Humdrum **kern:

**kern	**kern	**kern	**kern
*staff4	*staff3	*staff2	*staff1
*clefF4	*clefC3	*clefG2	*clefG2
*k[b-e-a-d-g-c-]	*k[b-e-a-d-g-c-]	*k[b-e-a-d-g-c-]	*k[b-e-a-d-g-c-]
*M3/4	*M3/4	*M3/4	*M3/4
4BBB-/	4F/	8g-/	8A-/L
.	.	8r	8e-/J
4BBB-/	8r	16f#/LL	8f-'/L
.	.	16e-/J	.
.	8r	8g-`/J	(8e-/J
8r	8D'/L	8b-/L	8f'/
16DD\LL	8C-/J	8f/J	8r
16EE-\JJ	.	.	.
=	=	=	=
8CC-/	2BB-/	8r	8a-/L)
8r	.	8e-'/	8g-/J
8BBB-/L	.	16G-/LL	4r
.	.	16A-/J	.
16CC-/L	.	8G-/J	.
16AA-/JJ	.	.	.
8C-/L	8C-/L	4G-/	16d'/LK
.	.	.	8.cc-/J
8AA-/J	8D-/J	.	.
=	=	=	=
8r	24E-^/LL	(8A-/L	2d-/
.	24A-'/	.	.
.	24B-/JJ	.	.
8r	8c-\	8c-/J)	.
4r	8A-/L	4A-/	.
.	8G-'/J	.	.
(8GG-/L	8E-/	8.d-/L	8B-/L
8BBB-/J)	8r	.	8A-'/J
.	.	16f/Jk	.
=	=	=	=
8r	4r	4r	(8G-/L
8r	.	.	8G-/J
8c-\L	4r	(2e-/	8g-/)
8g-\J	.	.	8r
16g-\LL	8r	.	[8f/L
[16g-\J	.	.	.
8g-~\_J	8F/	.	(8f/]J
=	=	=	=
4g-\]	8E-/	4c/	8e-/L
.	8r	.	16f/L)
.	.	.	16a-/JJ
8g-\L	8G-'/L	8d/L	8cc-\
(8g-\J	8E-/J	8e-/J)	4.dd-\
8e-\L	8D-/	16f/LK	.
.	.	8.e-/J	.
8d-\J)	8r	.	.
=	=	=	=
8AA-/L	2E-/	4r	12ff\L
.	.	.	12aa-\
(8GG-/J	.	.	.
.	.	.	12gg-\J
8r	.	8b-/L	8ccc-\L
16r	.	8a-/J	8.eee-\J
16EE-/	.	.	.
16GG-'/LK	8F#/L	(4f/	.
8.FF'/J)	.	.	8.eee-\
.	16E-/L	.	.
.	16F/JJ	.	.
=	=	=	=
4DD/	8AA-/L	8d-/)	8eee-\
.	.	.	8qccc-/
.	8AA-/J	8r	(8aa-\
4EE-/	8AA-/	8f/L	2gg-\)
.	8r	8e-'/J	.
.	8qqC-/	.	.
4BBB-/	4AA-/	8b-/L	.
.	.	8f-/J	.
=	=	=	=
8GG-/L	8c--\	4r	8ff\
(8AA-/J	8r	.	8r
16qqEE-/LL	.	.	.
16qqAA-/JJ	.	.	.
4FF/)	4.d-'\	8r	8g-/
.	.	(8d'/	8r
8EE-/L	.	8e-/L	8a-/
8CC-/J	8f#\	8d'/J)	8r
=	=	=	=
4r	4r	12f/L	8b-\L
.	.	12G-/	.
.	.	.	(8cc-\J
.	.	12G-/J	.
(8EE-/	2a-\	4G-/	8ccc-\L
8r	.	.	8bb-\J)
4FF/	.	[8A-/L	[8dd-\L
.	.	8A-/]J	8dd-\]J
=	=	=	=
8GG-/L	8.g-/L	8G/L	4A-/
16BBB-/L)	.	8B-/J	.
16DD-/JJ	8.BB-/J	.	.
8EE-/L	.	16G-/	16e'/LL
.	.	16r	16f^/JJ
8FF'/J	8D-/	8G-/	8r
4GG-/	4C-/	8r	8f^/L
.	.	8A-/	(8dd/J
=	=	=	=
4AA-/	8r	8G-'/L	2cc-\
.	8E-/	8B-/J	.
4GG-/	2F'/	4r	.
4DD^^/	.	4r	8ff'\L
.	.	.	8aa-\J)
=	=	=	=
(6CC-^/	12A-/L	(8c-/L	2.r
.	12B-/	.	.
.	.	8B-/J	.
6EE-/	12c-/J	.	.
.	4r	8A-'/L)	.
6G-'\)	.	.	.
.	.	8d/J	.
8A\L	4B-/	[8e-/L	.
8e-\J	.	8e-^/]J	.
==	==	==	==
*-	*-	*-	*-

....

**TASK TO COMPLETE:** Edit the lines above, replacing "*clefC3" with "*clefC4" and leaving everything else unchanged.

**EXERCISE ANSWER:**
Humdrum **kern:

**kern	**kern	**kern	**kern
*staff4	*staff3	*staff2	*staff1
*clefF4	*clefC4	*clefG2	*clefG2
*k[b-e-a-d-g-c-]	*k[b-e-a-d-g-c-]	*k[b-e-a-d-g-c-]	*k[b-e-a-d-g-c-]
*M3/4	*M3/4	*M3/4	*M3/4
4BBB-/	4F/	8g-/	8A-/L
.	.	8r	8e-/J
4BBB-/	8r	16f#/LL	8f-'/L
.	.	16e-/J	.
.	8r	8g-`/J	(8e-/J
8r	8D'/L	8b-/L	8f'/
16DD\LL	8C-/J	8f/J	8r
16EE-\JJ	.	.	.
=	=	=	=
8CC-/	2BB-/	8r	8a-/L)
8r	.	8e-'/	8g-/J
8BBB-/L	.	16G-/LL	4r
.	.	16A-/J	.
16CC-/L	.	8G-/J	.
16AA-/JJ	.	.	.
8C-/L	8C-/L	4G-/	16d'/LK
.	.	.	8.cc-/J
8AA-/J	8D-/J	.	.
=	=	=	=
8r	24E-^/LL	(8A-/L	2d-/
.	24A-'/	.	.
.	24B-/JJ	.	.
8r	8c-\	8c-/J)	.
4r	8A-/L	4A-/	.
.	8G-'/J	.	.
(8GG-/L	8E-/	8.d-/L	8B-/L
8BBB-/J)	8r	.	8A-'/J
.	.	16f/Jk	.
=	=	=	=
8r	4r	4r	(8G-/L
8r	.	.	8G-/J
8c-\L	4r	(2e-/	8g-/)
8g-\J	.	.	8r
16g-\LL	8r	.	[8f/L
[16g-\J	.	.	.
8g-~\_J	8F/	.	(8f/]J
=	=	=	=
4g-\]	8E-/	4c/	8e-/L
.	8r	.	16f/L)
.	.	.	16a-/JJ
8g-\L	8G-'/L	8d/L	8cc-\
(8g-\J	8E-/J	8e-/J)	4.dd-\
8e-\L	8D-/	16f/LK	.
.	.	8.e-/J	.
8d-\J)	8r	.	.
=	=	=	=
8AA-/L	2E-/	4r	12ff\L
.	.	.	12aa-\
(8GG-/J	.	.	.
.	.	.	12gg-\J
8r	.	8b-/L	8ccc-\L
16r	.	8a-/J	8.eee-\J
16EE-/	.	.	.
16GG-'/LK	8F#/L	(4f/	.
8.FF'/J)	.	.	8.eee-\
.	16E-/L	.	.
.	16F/JJ	.	.
=	=	=	=
4DD/	8AA-/L	8d-/)	8eee-\
.	.	.	8qccc-/
.	8AA-/J	8r	(8aa-\
4EE-/	8AA-/	8f/L	2gg-\)
.	8r	8e-'/J	.
.	8qqC-/	.	.
4BBB-/	4AA-/	8b-/L	.
.	.	8f-/J	.
=	=	=	=
8GG-/L	8c--\	4r	8ff\
(8AA-/J	8r	.	8r
16qqEE-/LL	.	.	.
16qqAA-/JJ	.	.	.
4FF/)	4.d-'\	8r	8g-/
.	.	(8d'/	8r
8EE-/L	.	8e-/L	8a-/
8CC-/J	8f#\	8d'/J)	8r
=	=	=	=
4r	4r	12f/L	8b-\L
.	.	12G-/	.
.	.	.	(8cc-\J
.	.	12G-/J	.
(8EE-/	2a-\	4G-/	8ccc-\L
8r	.	.	8bb-\J)
4FF/	.	[8A-/L	[8dd-\L
.	.	8A-/]J	8dd-\]J
=	=	=	=
8GG-/L	8.g-/L	8G/L	4A-/
16BBB-/L)	.	8B-/J	.
16DD-/JJ	8.BB-/J	.	.
8EE-/L	.	16G-/	16e'/LL
.	.	16r	16f^/JJ
8FF'/J	8D-/	8G-/	8r
4GG-/	4C-/	8r	8f^/L
.	.	8A-/	(8dd/J
=	=	=	=
4AA-/	8r	8G-'/L	2cc-\
.	8E-/	8B-/J	.
4GG-/	2F'/	4r	.
4DD^^/	.	4r	8ff'\L
.	.	.	8aa-\J)
=	=	=	=
(6CC-^/	12A-/L	(8c-/L	2.r
.	12B-/	.	.
.	.	8B-/J	.
6EE-/	12c-/J	.	.
.	4r	8A-'/L)	.
6G-'\)	.	.	.
.	.	8d/J	.
8A\L	4B-/	[8e-/L	.
8e-\J	.	8e-^/]J	.
==	==	==	==
*-	*-	*-	*-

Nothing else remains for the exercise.